YOUR GOAL:
Nothing outside the range is to be copied. From the entries below, reproduce exactly the lines starting at the one with "(182, 229) = (383, 384): none -> brown candle" and ending at the one with "(506, 462) = (536, 283): none", without pictures.

"""

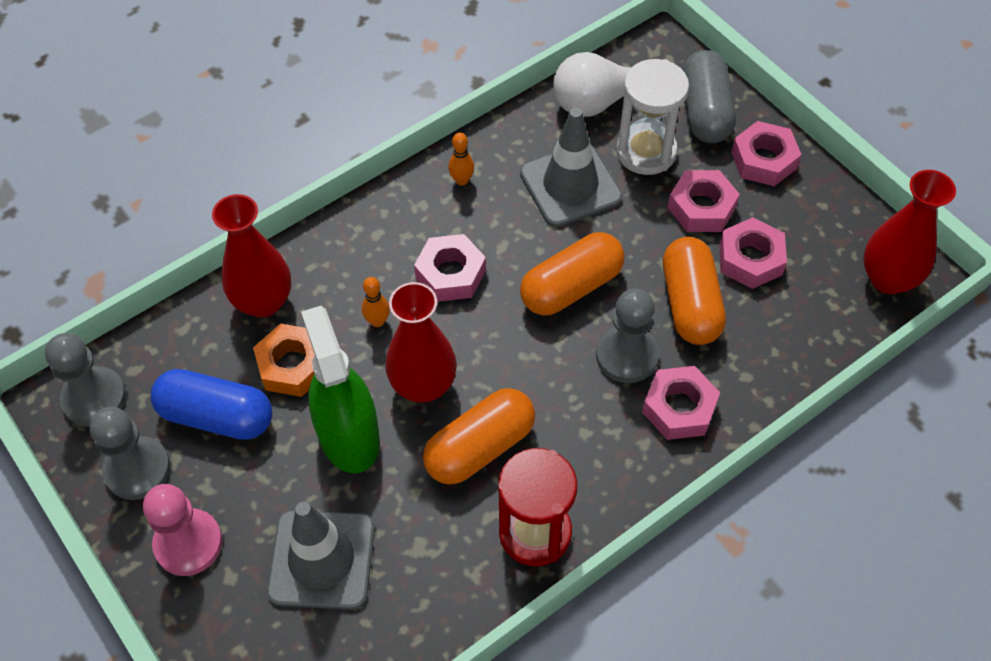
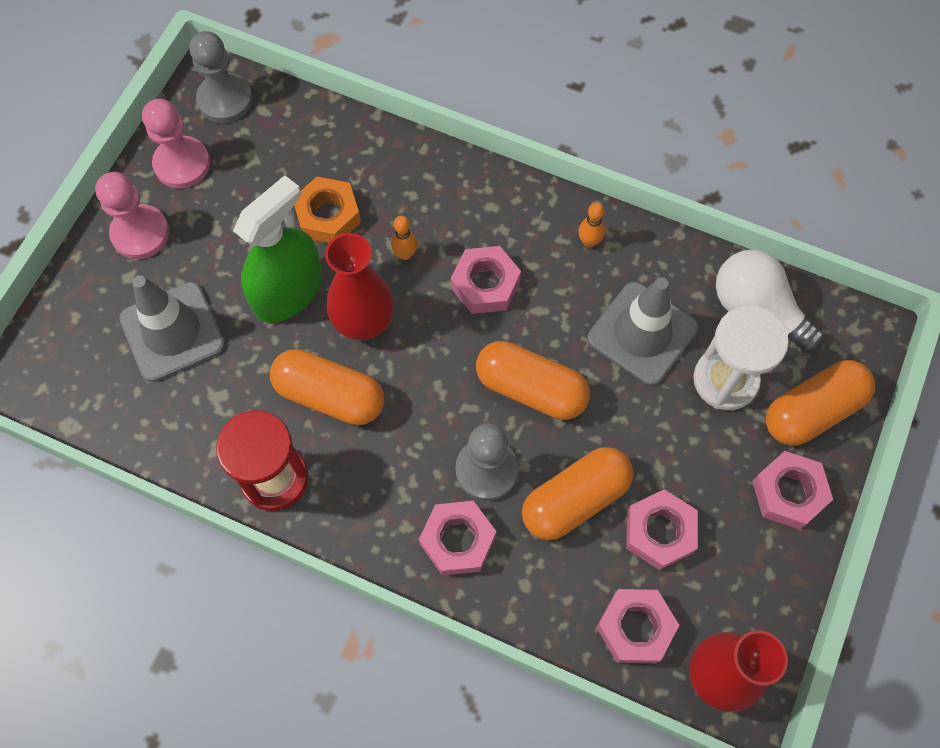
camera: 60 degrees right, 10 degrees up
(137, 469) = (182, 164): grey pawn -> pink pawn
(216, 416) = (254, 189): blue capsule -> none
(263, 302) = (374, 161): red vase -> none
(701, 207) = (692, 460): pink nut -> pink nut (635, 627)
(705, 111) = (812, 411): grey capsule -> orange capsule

"""
"""

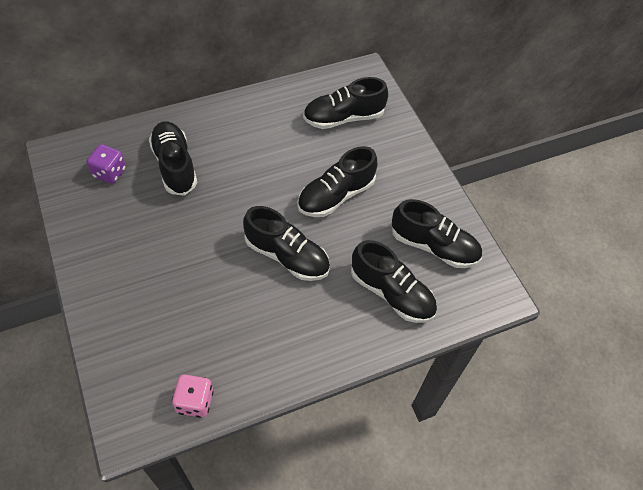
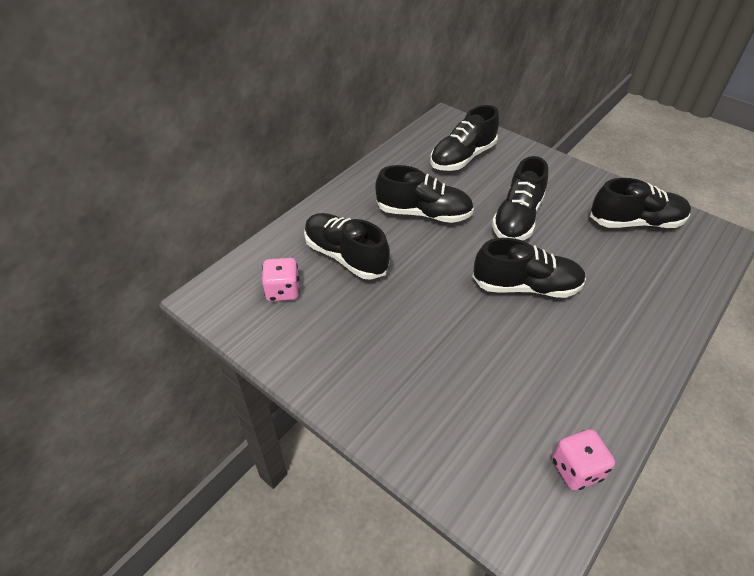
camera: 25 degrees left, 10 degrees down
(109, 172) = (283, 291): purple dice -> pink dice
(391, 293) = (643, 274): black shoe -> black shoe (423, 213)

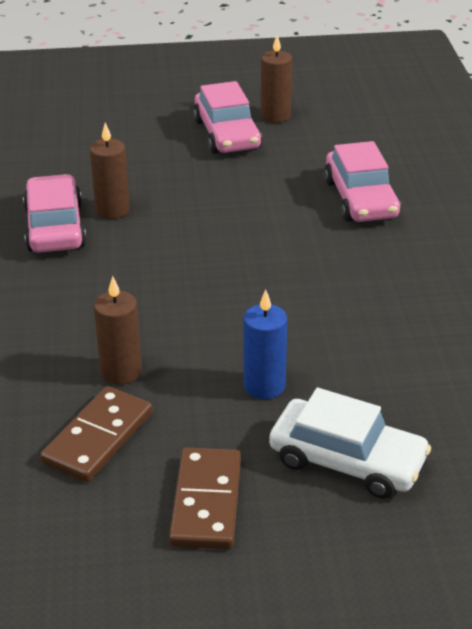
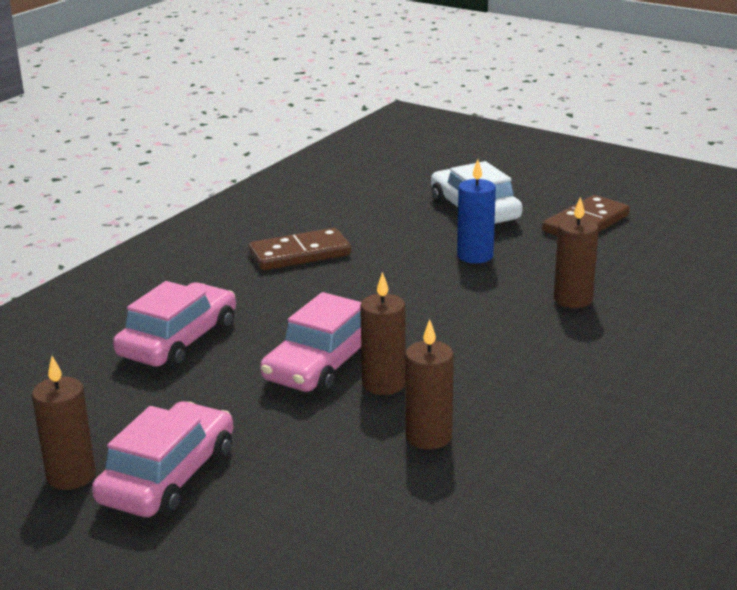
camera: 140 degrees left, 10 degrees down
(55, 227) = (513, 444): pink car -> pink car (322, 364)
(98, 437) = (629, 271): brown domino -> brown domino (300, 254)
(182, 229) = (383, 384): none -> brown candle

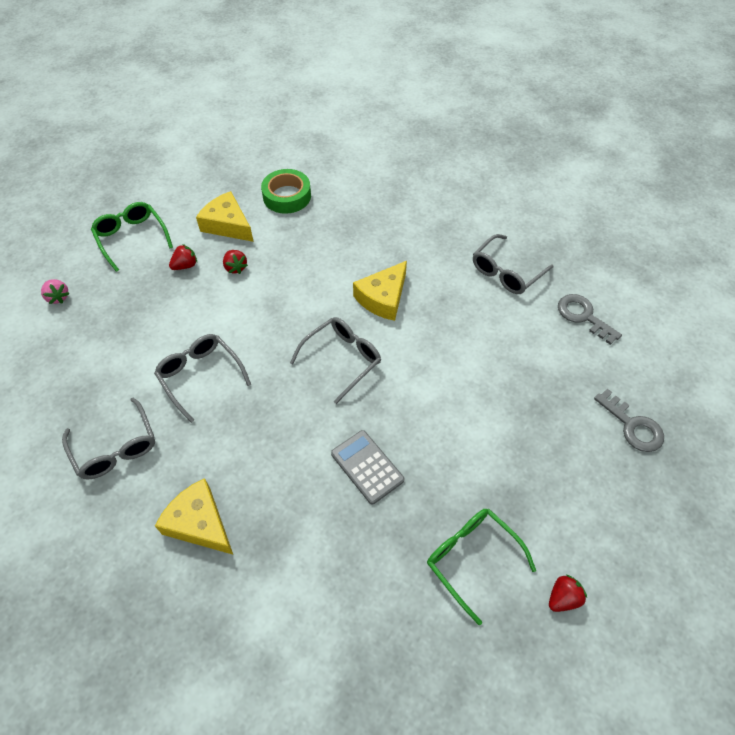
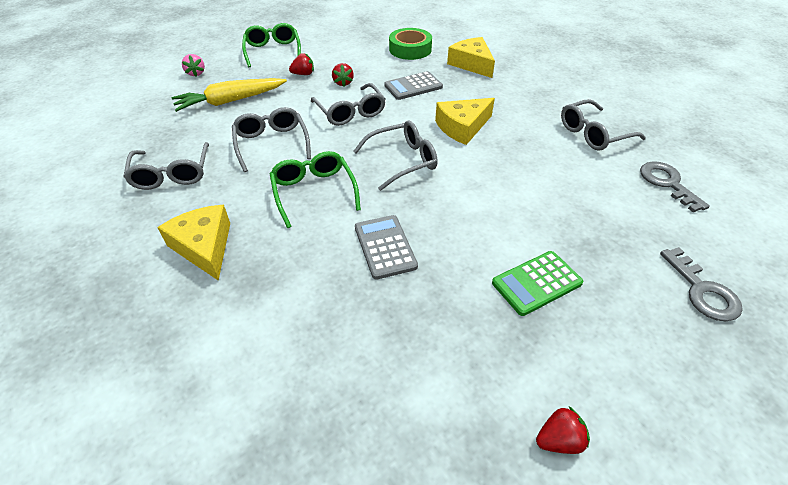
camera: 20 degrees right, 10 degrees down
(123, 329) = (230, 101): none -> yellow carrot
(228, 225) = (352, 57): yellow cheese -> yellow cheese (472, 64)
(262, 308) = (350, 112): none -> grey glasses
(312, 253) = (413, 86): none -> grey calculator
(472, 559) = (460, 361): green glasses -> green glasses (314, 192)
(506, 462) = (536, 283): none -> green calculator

"""

RESULT:
(182, 229) = (383, 384): none -> brown candle

camera: 20 degrees right, 10 degrees down
(123, 329) = (230, 101): none -> yellow carrot
(228, 225) = (352, 57): yellow cheese -> yellow cheese (472, 64)
(262, 308) = (350, 112): none -> grey glasses
(312, 253) = (413, 86): none -> grey calculator
(472, 559) = (460, 361): green glasses -> green glasses (314, 192)
(506, 462) = (536, 283): none -> green calculator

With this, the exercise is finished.